◆ WHAT TO DO
Please give the data again in full, exactly as provided.

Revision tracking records

↓

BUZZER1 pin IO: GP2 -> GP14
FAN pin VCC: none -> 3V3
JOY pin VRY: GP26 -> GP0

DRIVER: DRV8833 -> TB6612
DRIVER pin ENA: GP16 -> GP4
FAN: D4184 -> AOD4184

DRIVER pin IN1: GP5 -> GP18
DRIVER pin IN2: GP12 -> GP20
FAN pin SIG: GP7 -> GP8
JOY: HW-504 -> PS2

↑

◆ OUTPUT BELOW
BUZZER1 pin IO: GP2 -> GP14
FAN pin VCC: none -> 3V3
JOY pin VRY: GP26 -> GP0

DRIVER: DRV8833 -> TB6612
DRIVER pin ENA: GP16 -> GP4
FAN: D4184 -> AOD4184

DRIVER pin IN1: GP5 -> GP18
DRIVER pin IN2: GP12 -> GP20
FAN pin SIG: GP7 -> GP8
JOY: HW-504 -> PS2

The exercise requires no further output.